§ **Direction**: Please reproduce verbatim the lines from the one containing "Identify the location of chalet." to the one containing "specimen [632, 838]", both included, and nothing more.

§ **Given records**:

>>

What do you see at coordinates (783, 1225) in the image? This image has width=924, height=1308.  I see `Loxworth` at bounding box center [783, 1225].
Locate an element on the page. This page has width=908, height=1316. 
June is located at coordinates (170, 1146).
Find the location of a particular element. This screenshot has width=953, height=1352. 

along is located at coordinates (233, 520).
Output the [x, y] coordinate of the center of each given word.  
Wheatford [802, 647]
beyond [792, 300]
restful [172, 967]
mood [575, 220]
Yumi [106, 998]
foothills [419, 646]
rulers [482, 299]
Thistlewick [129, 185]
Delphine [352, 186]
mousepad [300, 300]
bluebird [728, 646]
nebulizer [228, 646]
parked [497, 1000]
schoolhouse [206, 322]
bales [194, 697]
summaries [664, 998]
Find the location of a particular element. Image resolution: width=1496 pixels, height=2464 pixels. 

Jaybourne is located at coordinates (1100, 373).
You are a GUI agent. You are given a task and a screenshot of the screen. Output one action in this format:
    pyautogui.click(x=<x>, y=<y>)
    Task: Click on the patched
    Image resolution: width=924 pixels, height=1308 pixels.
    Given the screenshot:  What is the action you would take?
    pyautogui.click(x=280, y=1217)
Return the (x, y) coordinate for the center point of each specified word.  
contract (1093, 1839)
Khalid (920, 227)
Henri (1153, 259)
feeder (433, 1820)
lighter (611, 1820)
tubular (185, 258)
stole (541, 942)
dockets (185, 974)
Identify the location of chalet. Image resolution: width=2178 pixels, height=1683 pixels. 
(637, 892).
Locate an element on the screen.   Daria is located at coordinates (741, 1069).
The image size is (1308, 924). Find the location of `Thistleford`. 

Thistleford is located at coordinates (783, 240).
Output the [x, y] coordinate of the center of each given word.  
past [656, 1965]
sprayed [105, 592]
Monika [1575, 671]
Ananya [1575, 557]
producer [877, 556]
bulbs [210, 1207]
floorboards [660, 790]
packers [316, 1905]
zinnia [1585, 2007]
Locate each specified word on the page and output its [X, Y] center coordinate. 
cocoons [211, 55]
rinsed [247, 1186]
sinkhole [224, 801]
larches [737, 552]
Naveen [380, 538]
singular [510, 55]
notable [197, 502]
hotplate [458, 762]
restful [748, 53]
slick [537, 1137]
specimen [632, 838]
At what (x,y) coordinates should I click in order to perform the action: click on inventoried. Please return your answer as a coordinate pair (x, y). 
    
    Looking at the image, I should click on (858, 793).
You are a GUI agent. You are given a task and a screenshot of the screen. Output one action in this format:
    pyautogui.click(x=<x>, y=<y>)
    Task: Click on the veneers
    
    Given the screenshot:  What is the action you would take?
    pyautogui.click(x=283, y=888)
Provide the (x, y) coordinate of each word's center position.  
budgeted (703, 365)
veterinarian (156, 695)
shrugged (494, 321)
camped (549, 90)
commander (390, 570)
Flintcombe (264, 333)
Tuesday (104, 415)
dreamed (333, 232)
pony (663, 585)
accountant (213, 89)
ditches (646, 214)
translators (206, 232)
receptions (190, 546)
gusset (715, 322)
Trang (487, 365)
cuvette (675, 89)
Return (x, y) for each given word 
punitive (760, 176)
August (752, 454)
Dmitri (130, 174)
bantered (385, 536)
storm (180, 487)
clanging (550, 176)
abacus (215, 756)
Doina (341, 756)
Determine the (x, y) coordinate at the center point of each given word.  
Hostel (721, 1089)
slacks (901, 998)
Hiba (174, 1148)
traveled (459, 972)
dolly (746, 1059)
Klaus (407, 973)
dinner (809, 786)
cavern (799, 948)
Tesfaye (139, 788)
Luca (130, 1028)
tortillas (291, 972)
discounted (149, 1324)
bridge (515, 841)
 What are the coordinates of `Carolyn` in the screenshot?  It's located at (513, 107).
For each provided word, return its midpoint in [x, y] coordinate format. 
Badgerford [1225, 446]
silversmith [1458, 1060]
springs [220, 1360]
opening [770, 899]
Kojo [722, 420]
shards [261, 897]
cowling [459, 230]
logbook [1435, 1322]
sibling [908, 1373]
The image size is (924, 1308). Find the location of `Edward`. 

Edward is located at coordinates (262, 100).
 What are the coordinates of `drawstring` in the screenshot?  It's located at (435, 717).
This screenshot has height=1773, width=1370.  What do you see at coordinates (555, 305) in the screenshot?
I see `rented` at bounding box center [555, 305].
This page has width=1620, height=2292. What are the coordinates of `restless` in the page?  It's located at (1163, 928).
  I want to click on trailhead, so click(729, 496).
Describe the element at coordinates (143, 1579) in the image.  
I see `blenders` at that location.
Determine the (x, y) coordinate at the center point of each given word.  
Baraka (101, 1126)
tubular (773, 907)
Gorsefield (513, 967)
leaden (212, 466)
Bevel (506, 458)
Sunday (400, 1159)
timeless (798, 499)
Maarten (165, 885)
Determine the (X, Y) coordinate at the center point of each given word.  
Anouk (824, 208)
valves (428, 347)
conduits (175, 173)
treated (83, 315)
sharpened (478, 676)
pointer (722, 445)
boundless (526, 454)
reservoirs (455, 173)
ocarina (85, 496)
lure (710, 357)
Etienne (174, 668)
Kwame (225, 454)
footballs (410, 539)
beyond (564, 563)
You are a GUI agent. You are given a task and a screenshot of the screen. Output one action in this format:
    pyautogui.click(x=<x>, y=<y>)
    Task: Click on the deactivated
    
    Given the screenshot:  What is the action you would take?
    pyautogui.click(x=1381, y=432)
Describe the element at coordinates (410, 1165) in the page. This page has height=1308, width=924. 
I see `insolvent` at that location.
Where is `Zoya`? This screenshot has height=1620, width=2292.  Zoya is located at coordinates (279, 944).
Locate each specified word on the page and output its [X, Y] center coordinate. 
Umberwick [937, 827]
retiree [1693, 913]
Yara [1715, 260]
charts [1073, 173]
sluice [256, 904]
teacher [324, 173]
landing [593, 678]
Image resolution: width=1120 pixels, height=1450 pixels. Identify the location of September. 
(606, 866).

<<

§ **Task response**:
Identify the location of chalet. Image resolution: width=2178 pixels, height=1683 pixels. 
(637, 892).
Locate an element on the screen.   Daria is located at coordinates (741, 1069).
The image size is (1308, 924). Find the location of `Thistleford`. 

Thistleford is located at coordinates (783, 240).
Output the [x, y] coordinate of the center of each given word.  
past [656, 1965]
sprayed [105, 592]
Monika [1575, 671]
Ananya [1575, 557]
producer [877, 556]
bulbs [210, 1207]
floorboards [660, 790]
packers [316, 1905]
zinnia [1585, 2007]
Locate each specified word on the page and output its [X, Y] center coordinate. 
cocoons [211, 55]
rinsed [247, 1186]
sinkhole [224, 801]
larches [737, 552]
Naveen [380, 538]
singular [510, 55]
notable [197, 502]
hotplate [458, 762]
restful [748, 53]
slick [537, 1137]
specimen [632, 838]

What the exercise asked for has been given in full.